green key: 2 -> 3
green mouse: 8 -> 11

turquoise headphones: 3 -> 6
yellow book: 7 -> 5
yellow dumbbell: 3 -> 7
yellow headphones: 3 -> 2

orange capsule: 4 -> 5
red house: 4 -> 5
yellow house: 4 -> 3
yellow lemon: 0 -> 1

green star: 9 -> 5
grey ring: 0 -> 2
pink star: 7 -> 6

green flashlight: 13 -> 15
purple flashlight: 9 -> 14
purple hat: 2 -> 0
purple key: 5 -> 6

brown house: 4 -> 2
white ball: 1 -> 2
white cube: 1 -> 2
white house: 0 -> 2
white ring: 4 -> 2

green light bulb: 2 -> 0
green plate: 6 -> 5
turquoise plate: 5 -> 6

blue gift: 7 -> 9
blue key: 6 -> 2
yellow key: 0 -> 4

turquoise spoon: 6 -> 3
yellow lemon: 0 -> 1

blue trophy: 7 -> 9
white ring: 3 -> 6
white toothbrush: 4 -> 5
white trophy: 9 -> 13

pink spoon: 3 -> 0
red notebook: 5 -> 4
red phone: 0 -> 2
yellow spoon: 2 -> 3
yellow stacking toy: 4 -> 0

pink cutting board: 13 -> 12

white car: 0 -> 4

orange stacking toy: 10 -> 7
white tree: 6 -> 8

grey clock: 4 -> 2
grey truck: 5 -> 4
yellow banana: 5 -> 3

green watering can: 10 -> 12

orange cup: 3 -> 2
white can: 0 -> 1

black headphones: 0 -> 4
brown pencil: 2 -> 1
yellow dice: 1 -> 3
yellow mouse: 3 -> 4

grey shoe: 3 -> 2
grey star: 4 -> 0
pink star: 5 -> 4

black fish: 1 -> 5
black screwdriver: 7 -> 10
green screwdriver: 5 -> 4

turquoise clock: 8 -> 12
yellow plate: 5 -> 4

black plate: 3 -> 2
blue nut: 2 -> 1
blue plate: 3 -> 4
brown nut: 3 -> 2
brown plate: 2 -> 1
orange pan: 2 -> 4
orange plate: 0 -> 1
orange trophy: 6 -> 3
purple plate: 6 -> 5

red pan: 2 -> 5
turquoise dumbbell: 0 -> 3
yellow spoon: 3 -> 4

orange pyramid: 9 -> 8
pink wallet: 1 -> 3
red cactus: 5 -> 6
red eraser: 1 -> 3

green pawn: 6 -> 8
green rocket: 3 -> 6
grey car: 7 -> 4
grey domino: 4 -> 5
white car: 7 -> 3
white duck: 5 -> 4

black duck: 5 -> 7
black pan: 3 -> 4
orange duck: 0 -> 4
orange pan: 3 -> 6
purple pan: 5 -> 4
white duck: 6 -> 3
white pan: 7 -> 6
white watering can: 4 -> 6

## What the exercise asks
Beginning with the line that holds "orange pan: 3 -> 6" and ending with the last line of the listing, output every line exactly. Leave out everything else.

## Answer area
orange pan: 3 -> 6
purple pan: 5 -> 4
white duck: 6 -> 3
white pan: 7 -> 6
white watering can: 4 -> 6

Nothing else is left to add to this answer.